## Exercise material
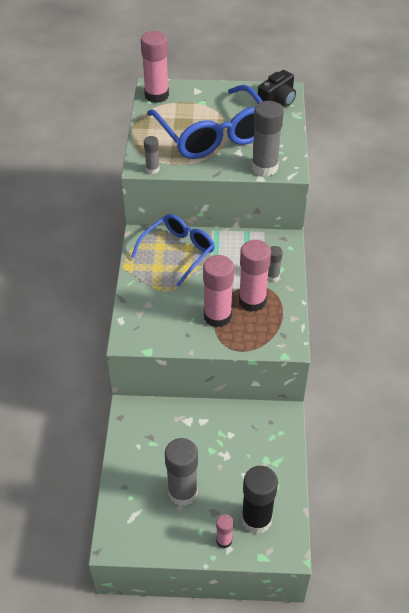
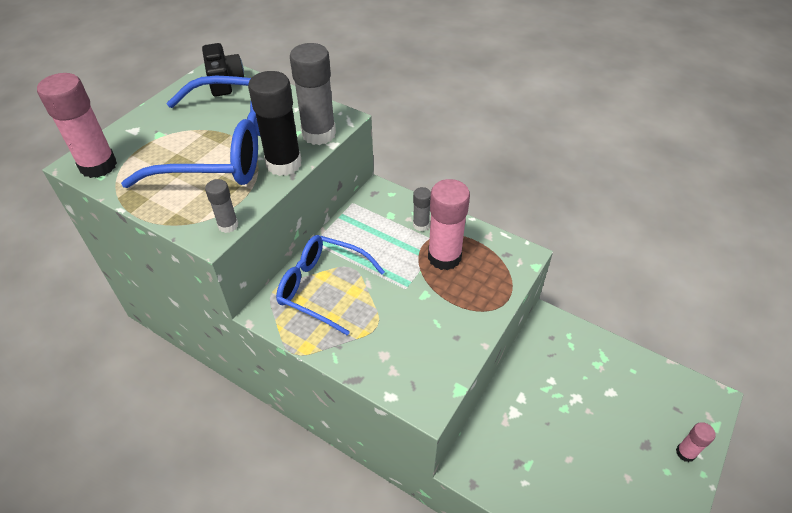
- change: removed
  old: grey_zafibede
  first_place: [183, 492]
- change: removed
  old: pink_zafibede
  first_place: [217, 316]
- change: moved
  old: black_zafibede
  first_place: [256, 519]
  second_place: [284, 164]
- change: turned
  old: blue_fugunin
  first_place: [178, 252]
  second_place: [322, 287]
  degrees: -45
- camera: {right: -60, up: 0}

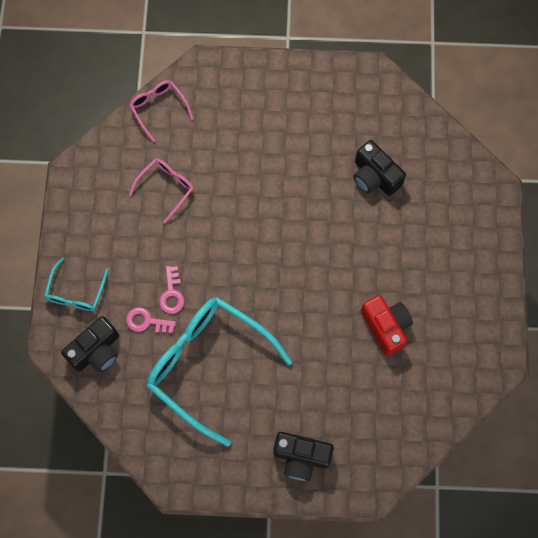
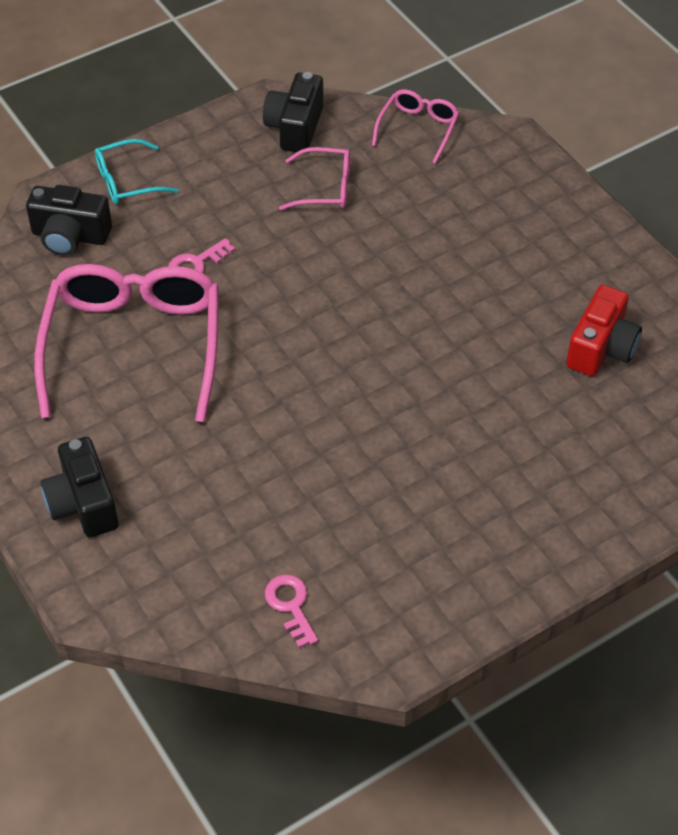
- change: moved
  old: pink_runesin
  first_place: [147, 321]
  second_place: [291, 606]
- change: moved
  old: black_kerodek
  first_place: [374, 177]
  second_place: [295, 127]
- change: moved
  old: red_kerodek
  first_place: [386, 326]
  second_place: [601, 348]
- change: recoloured
  old: turquoise_fugunin
  new: pink_fugunin
  first_place: [208, 364]
  second_place: [134, 345]
- camera: {right: 55, up: -20}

## Directions
Go to the line containing "old: turquoise_fugunin" in the listing. Print it and every line through the last one, exactly and with nothing more.

## Your solution
  old: turquoise_fugunin
  new: pink_fugunin
  first_place: [208, 364]
  second_place: [134, 345]
- camera: {right: 55, up: -20}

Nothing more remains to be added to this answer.